EXERCISE BRIEF =>
Search the records for "blue". Report every line where it occurs.

LISTED RECORDS =>
------------
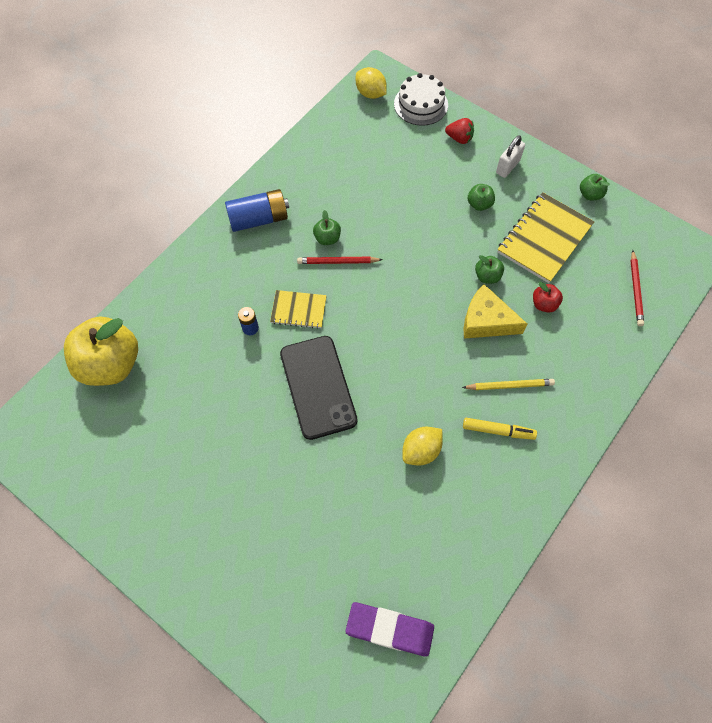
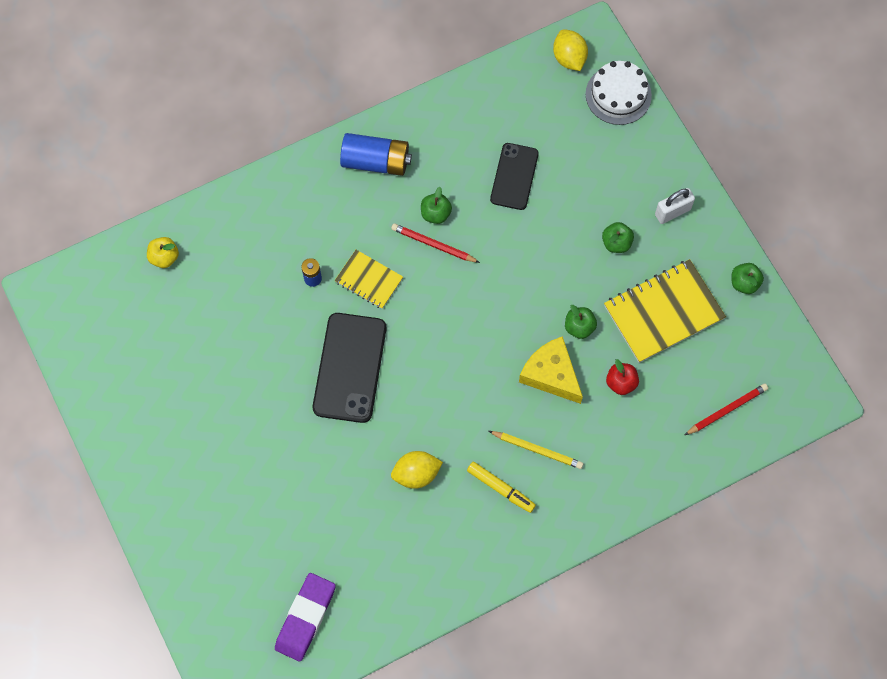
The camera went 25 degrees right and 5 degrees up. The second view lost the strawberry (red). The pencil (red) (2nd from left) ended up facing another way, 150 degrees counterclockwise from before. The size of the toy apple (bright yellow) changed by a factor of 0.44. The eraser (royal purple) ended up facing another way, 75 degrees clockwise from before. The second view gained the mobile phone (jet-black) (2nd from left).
------------
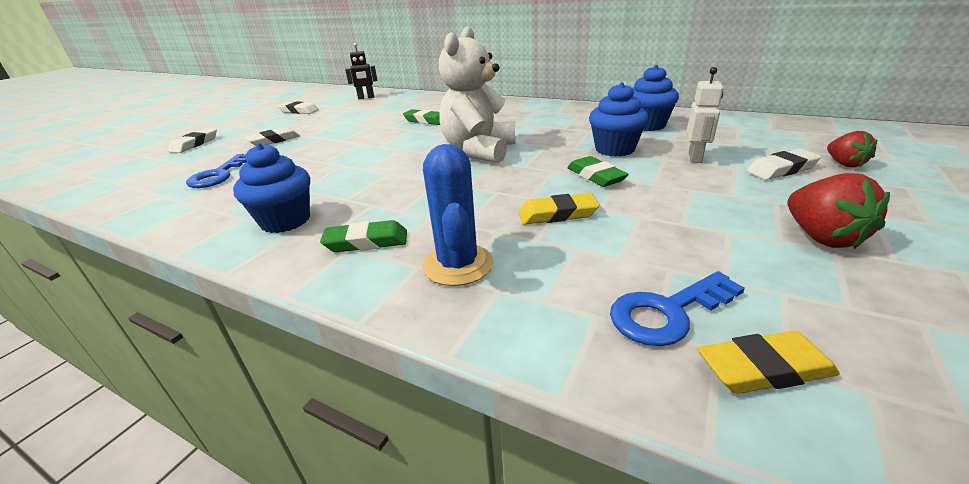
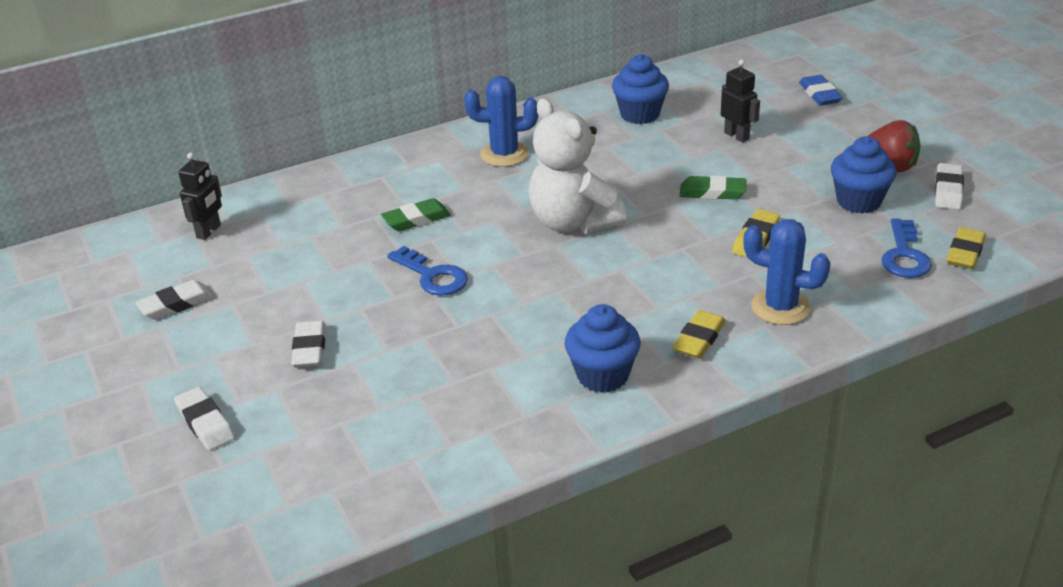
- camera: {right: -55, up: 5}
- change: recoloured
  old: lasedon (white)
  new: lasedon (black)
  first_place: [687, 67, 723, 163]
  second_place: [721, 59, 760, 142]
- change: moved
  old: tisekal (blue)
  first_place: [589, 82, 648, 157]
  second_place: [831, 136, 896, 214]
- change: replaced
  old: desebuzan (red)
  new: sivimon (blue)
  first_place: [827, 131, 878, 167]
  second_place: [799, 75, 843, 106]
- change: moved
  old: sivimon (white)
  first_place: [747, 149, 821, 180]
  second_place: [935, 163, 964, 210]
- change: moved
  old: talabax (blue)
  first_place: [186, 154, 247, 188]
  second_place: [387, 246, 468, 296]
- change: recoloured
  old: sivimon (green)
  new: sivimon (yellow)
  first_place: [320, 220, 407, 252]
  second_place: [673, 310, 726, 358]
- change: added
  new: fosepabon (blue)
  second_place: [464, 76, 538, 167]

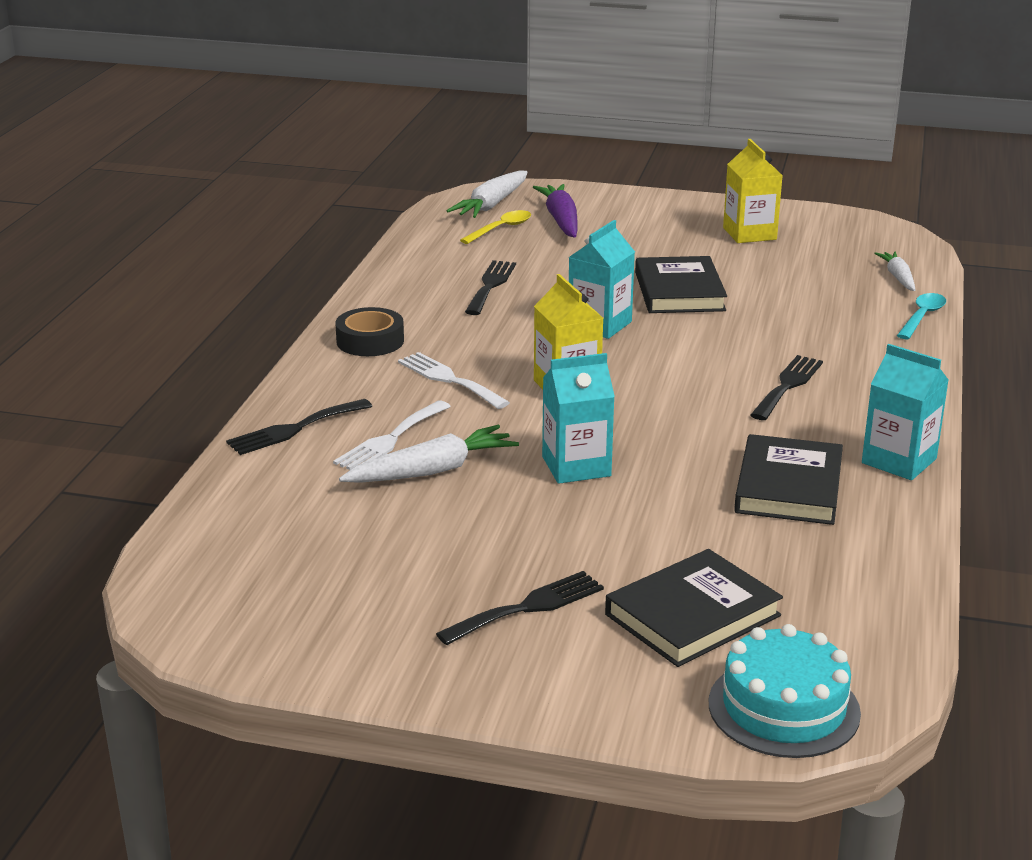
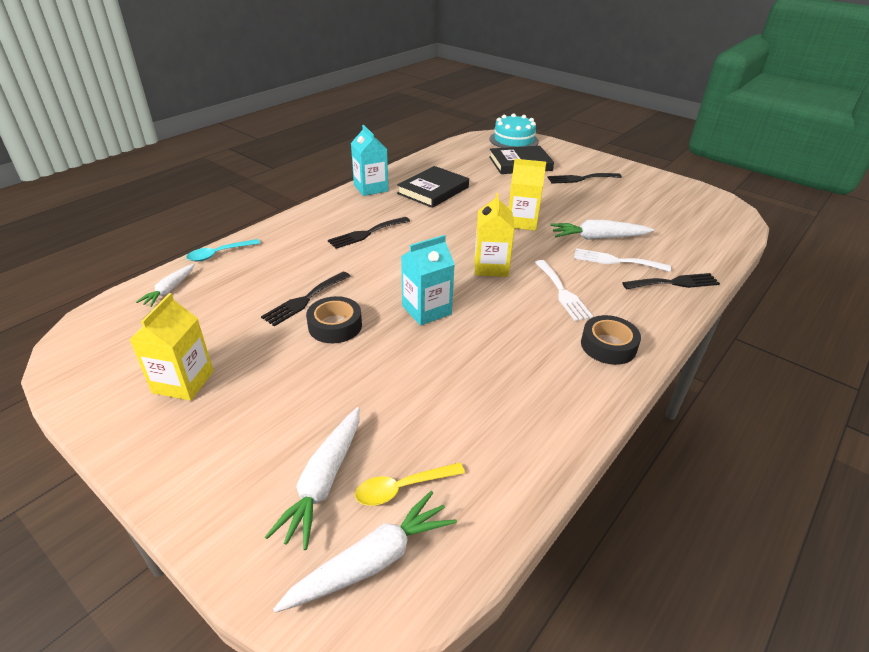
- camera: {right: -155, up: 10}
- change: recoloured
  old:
------------
ANSWER =>
  old: tisekal (blue)
  new: sivimon (blue)
  old: talabax (blue)
  new: fosepabon (blue)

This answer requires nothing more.